#### [Your task]
Copy out the following entries word for word and line for line, omitting every picture.

>>

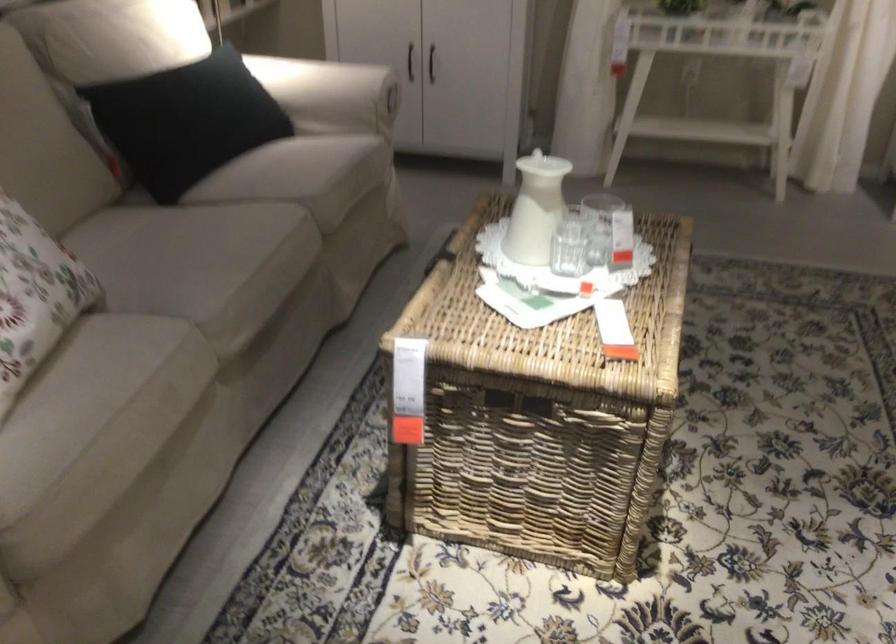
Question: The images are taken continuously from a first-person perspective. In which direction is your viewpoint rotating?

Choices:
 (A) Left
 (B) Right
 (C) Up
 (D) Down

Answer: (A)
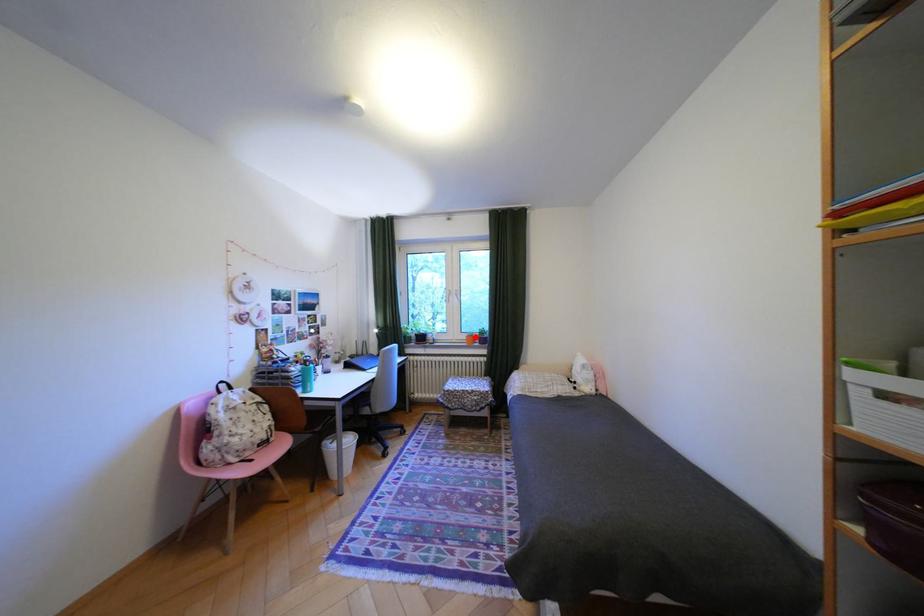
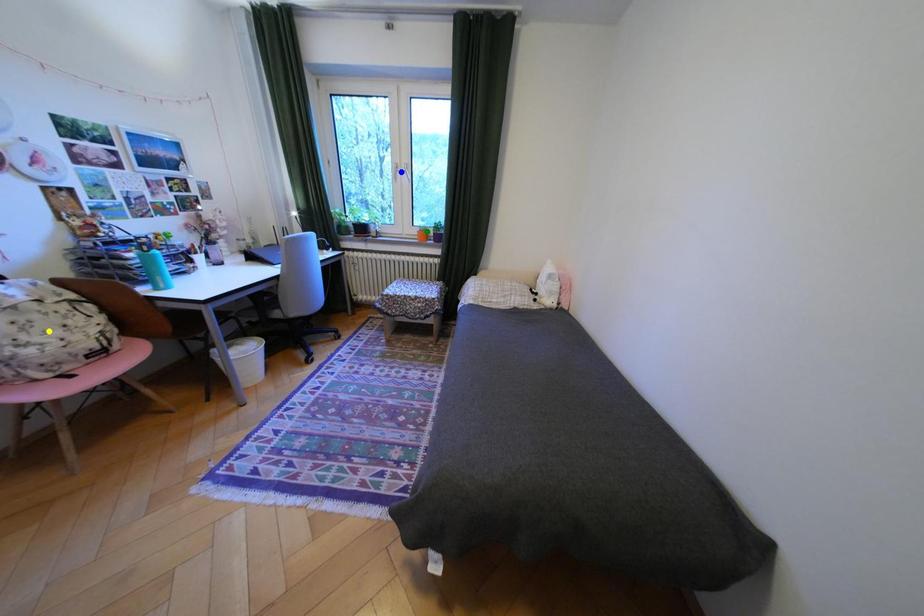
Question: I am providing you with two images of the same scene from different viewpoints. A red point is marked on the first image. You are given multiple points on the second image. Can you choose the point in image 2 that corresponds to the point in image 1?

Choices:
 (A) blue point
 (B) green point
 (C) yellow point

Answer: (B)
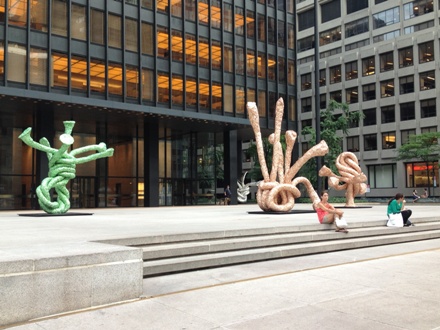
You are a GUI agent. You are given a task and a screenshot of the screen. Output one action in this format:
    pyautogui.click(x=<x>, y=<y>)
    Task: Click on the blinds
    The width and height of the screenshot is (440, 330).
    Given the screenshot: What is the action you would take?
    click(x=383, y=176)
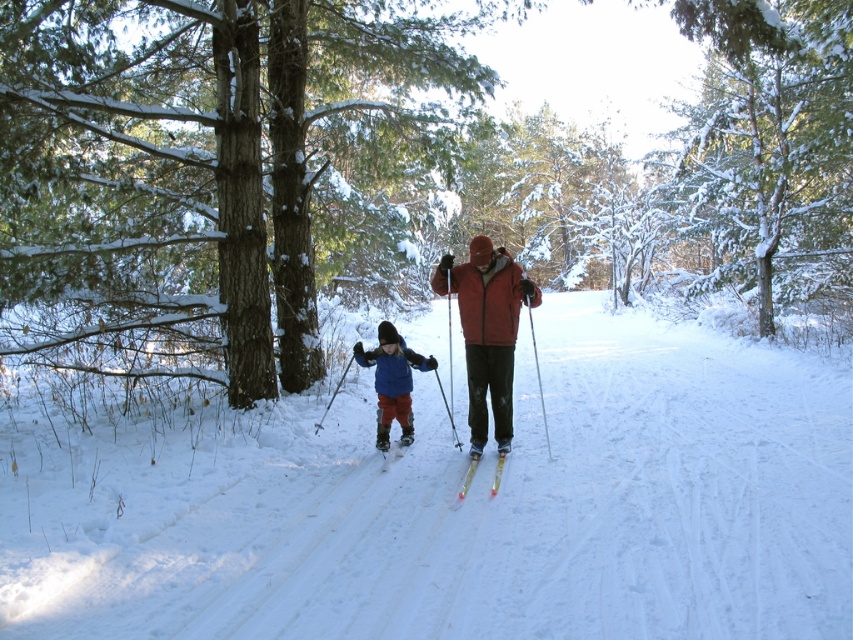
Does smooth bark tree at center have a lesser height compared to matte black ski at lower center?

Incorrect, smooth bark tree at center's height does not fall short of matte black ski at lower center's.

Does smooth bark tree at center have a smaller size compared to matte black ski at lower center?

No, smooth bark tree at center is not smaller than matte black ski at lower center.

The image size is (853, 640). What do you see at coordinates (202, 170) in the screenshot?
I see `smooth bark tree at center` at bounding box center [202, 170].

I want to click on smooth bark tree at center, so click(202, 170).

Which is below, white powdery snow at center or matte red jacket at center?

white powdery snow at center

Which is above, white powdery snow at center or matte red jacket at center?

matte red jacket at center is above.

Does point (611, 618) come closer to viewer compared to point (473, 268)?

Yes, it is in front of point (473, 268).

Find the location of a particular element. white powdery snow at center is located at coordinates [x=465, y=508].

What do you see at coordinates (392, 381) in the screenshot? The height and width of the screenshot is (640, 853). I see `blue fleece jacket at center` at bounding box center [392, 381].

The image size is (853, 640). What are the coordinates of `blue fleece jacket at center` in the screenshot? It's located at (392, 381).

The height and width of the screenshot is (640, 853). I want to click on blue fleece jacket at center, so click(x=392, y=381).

<<

#### [Reply to the exercise]
Question: The images are taken continuously from a first-person perspective. In which direction is your viewpoint rotating?

Choices:
 (A) Left
 (B) Right
 (C) Up
 (D) Down

Answer: (A)
Question: I am providing you with two images of the same scene from different viewpoints. A red point is marked on the first image. You are given multiple points on the second image. Can you choose the point in image 2 that corresponds to the point in image 1?

Choices:
 (A) blue point
 (B) green point
 (C) yellow point

Answer: (B)
You are a GUI agent. You are given a task and a screenshot of the screen. Output one action in this format:
    pyautogui.click(x=<x>, y=<y>)
    Task: Click on the blinds
    The width and height of the screenshot is (440, 330).
    Given the screenshot: What is the action you would take?
    click(x=383, y=176)
Does smooth bark tree at center have a lesser height compared to matte black ski at lower center?

Incorrect, smooth bark tree at center's height does not fall short of matte black ski at lower center's.

Does smooth bark tree at center have a smaller size compared to matte black ski at lower center?

No, smooth bark tree at center is not smaller than matte black ski at lower center.

The image size is (853, 640). What do you see at coordinates (202, 170) in the screenshot?
I see `smooth bark tree at center` at bounding box center [202, 170].

I want to click on smooth bark tree at center, so click(202, 170).

Which is below, white powdery snow at center or matte red jacket at center?

white powdery snow at center

Which is above, white powdery snow at center or matte red jacket at center?

matte red jacket at center is above.

Does point (611, 618) come closer to viewer compared to point (473, 268)?

Yes, it is in front of point (473, 268).

Find the location of a particular element. white powdery snow at center is located at coordinates [x=465, y=508].

What do you see at coordinates (392, 381) in the screenshot? The height and width of the screenshot is (640, 853). I see `blue fleece jacket at center` at bounding box center [392, 381].

The image size is (853, 640). What are the coordinates of `blue fleece jacket at center` in the screenshot? It's located at (392, 381).

The height and width of the screenshot is (640, 853). I want to click on blue fleece jacket at center, so click(x=392, y=381).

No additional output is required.